▶ **Material provided**
---*---
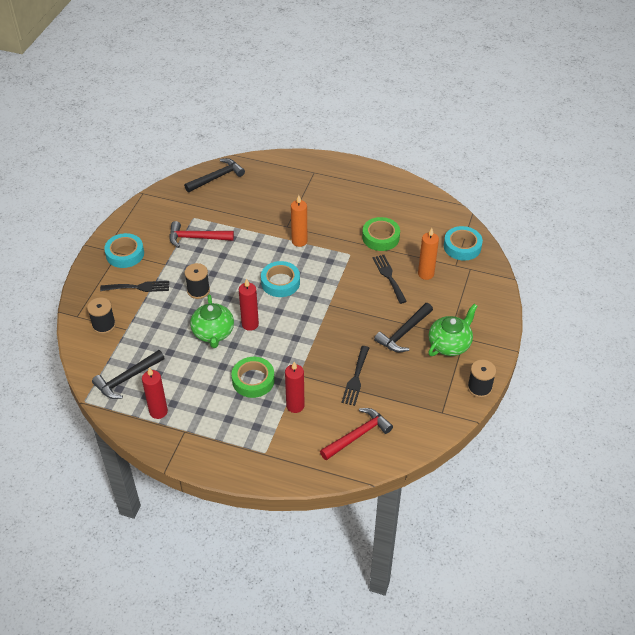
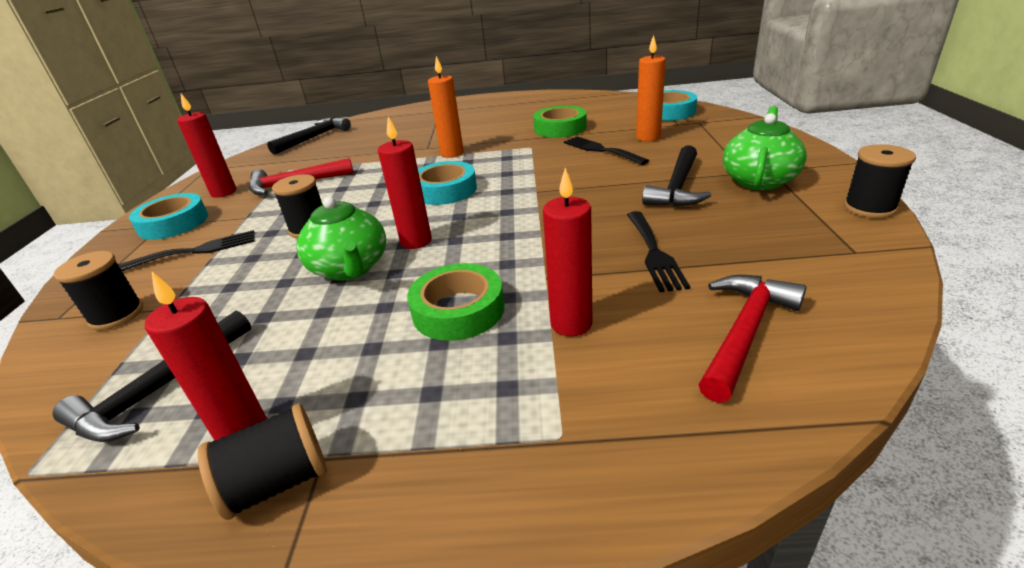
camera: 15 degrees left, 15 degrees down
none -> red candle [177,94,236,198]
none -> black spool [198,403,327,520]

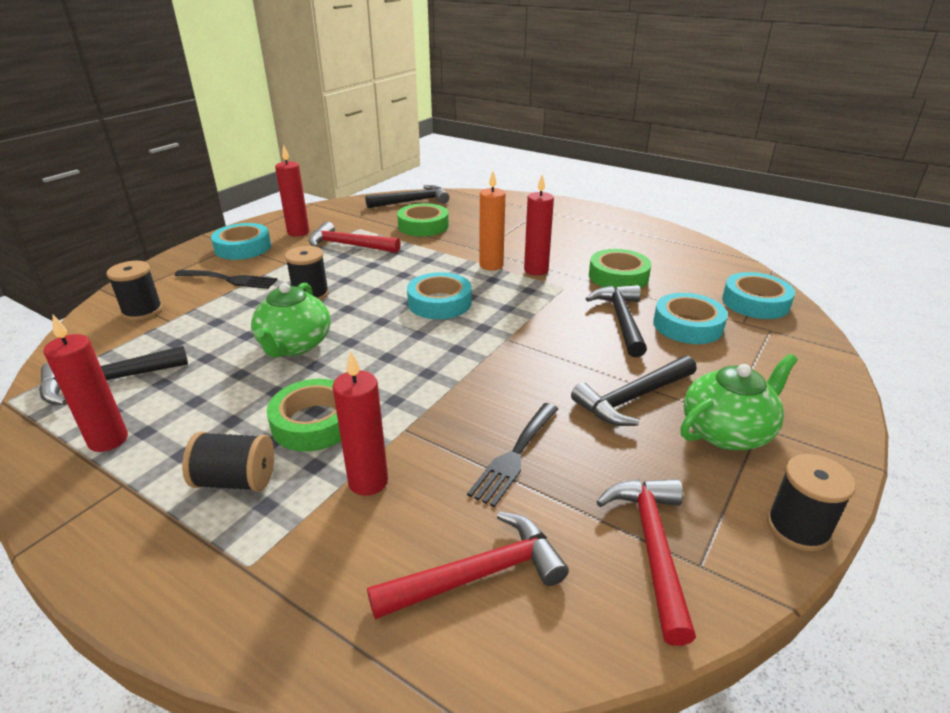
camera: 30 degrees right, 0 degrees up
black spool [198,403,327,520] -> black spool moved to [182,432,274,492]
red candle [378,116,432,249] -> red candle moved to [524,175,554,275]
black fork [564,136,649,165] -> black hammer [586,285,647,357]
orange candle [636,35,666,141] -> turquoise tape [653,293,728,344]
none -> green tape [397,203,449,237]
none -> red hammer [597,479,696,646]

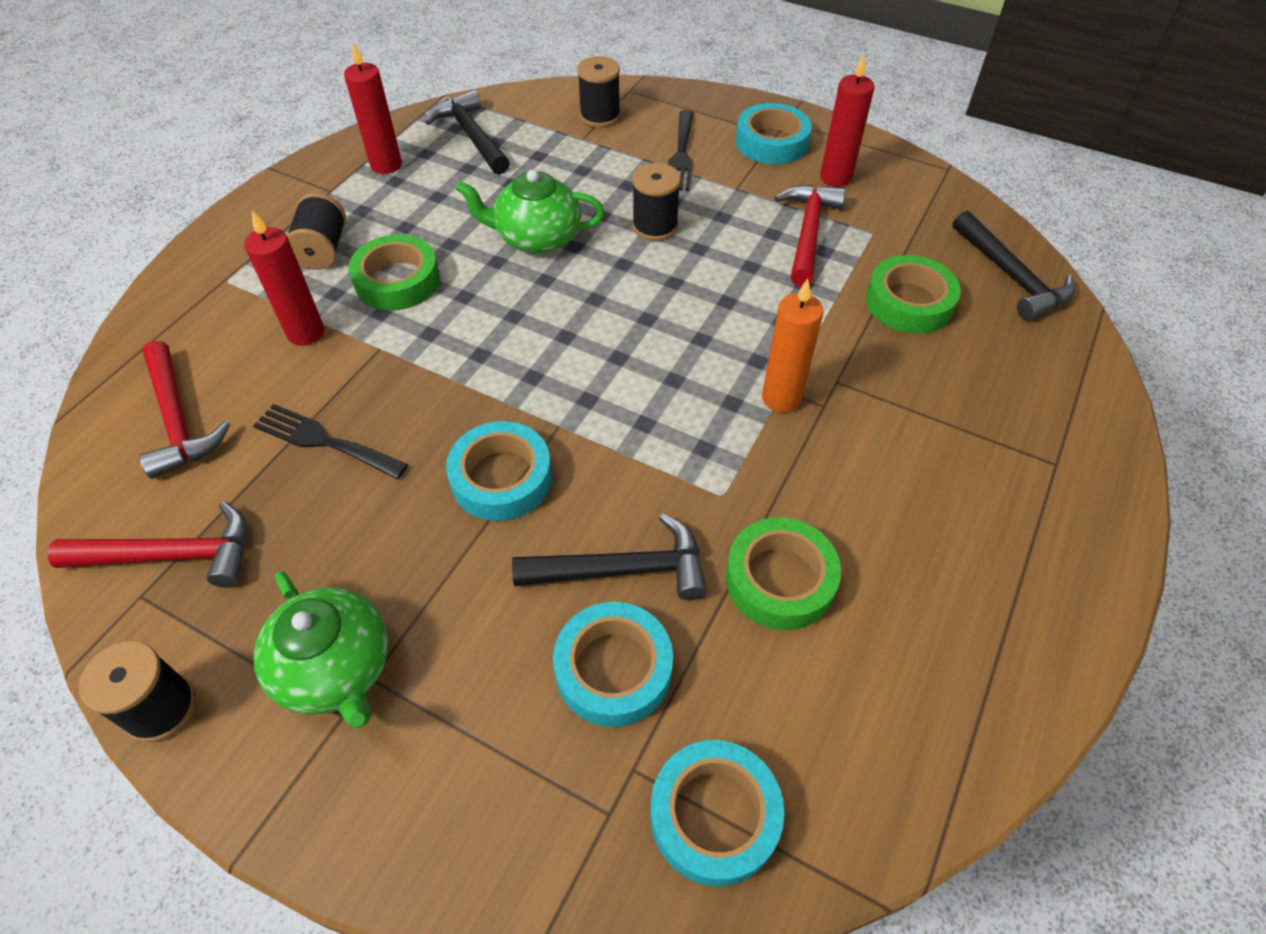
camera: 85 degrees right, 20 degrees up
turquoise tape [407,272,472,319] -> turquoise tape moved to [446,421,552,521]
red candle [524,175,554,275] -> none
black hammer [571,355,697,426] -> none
---*---
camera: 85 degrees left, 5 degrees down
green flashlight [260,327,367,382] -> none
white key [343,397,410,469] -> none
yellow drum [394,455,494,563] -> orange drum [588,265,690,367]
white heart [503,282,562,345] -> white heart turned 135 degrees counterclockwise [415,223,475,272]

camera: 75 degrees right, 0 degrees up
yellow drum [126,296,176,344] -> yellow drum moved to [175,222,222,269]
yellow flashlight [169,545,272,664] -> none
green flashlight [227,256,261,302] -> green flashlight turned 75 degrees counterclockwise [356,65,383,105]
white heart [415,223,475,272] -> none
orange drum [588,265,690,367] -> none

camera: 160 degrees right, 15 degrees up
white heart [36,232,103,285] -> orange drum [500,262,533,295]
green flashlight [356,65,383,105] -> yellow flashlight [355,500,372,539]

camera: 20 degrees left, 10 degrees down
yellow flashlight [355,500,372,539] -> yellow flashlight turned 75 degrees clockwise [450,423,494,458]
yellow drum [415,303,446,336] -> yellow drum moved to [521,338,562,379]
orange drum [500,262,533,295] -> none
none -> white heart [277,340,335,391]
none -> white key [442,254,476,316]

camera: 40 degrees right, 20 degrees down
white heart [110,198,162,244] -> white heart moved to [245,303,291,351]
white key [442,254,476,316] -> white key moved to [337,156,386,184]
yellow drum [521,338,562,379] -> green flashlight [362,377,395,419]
---*---
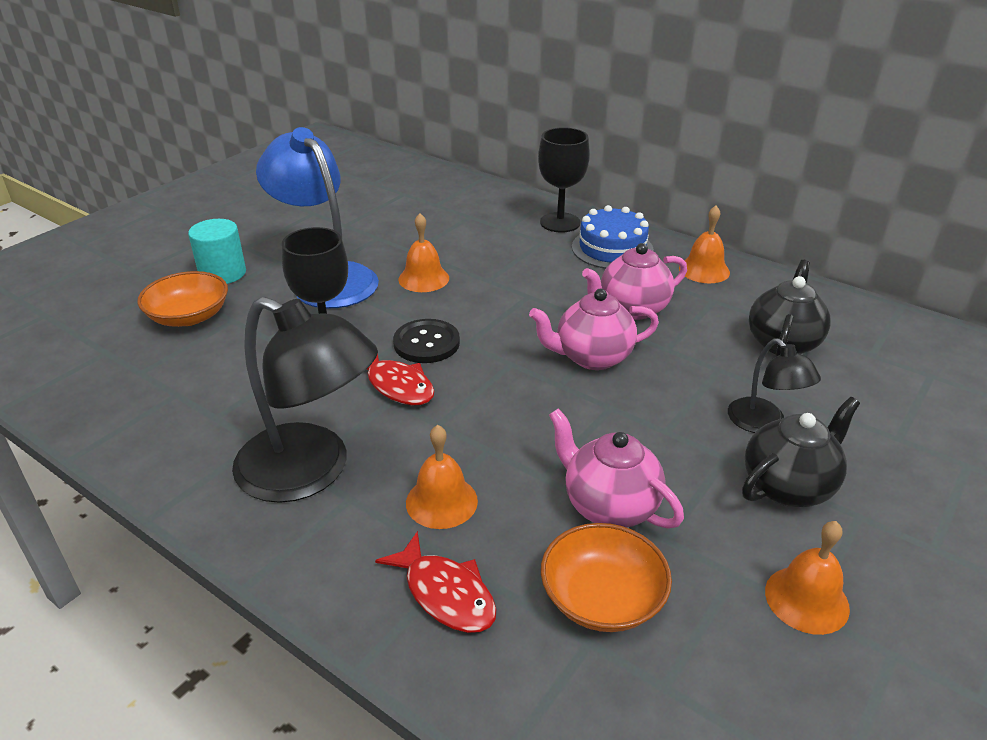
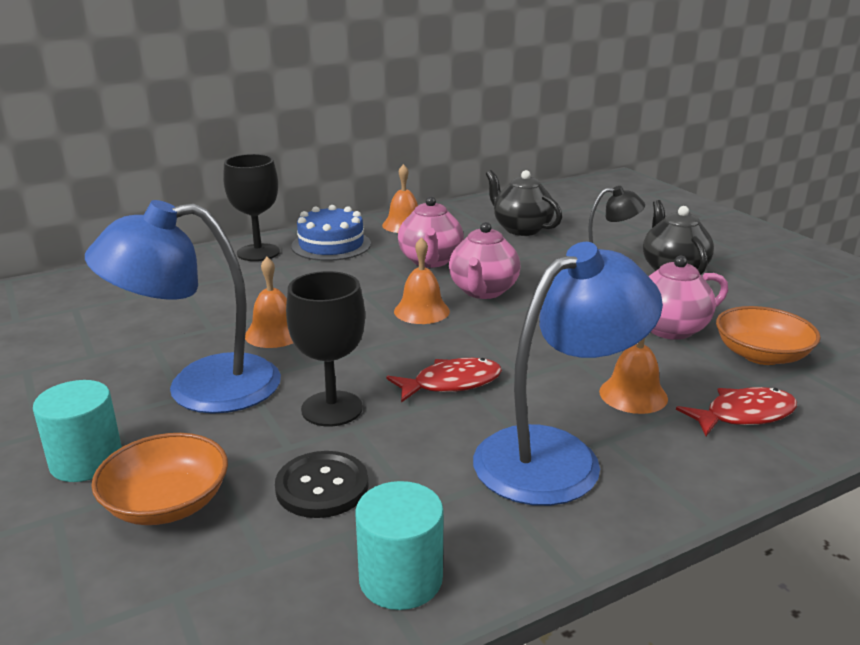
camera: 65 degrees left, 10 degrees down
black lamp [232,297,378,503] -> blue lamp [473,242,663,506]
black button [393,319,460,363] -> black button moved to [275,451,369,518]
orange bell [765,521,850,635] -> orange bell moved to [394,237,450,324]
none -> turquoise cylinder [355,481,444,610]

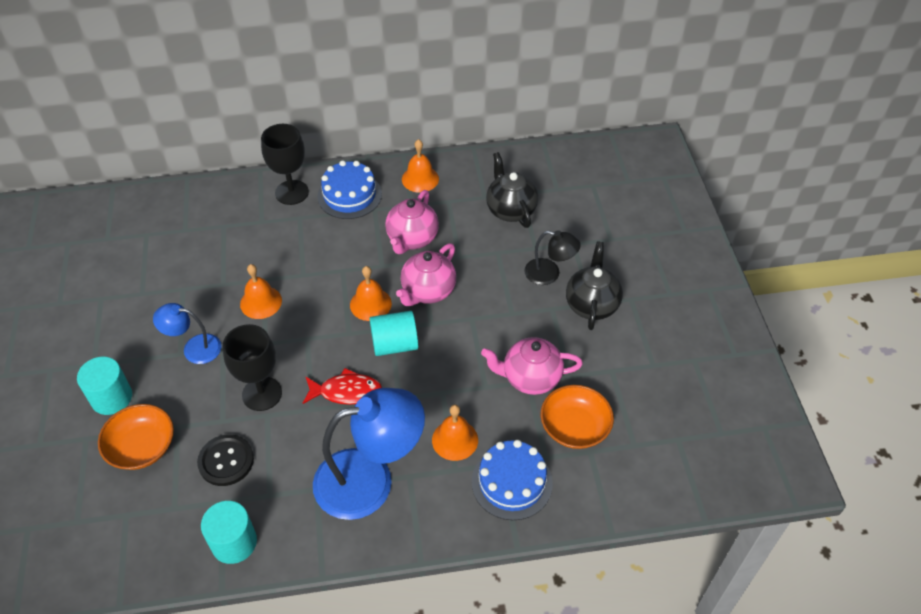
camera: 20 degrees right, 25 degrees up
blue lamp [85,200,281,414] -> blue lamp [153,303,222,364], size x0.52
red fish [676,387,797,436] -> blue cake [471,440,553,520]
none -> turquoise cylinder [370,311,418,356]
---*---
▶ **Exercise details**
Gather each line from the listing above that holds "turned".

▶ **Solution for this task**
white heart [503,282,562,345] -> white heart turned 135 degrees counterclockwise [415,223,475,272]
green flashlight [227,256,261,302] -> green flashlight turned 75 degrees counterclockwise [356,65,383,105]
yellow flashlight [355,500,372,539] -> yellow flashlight turned 75 degrees clockwise [450,423,494,458]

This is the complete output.